### INPUT ###

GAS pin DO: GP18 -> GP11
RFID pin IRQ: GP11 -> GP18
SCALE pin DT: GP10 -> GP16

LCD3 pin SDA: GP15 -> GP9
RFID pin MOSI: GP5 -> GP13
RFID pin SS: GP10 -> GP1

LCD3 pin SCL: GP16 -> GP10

###
### INPUT ###

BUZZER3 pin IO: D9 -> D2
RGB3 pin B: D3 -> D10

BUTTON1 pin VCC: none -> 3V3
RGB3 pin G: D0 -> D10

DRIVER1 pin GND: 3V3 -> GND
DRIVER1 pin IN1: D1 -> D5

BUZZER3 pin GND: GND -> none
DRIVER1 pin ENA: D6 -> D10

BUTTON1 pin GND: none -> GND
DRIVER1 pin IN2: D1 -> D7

###

Output the lines above exactly, but only those between the line holding "BUZZER3 pin GND: GND -> none" and the line holding "DRIVER1 pin IN2: D1 -> D7", inclusive.

BUZZER3 pin GND: GND -> none
DRIVER1 pin ENA: D6 -> D10

BUTTON1 pin GND: none -> GND
DRIVER1 pin IN2: D1 -> D7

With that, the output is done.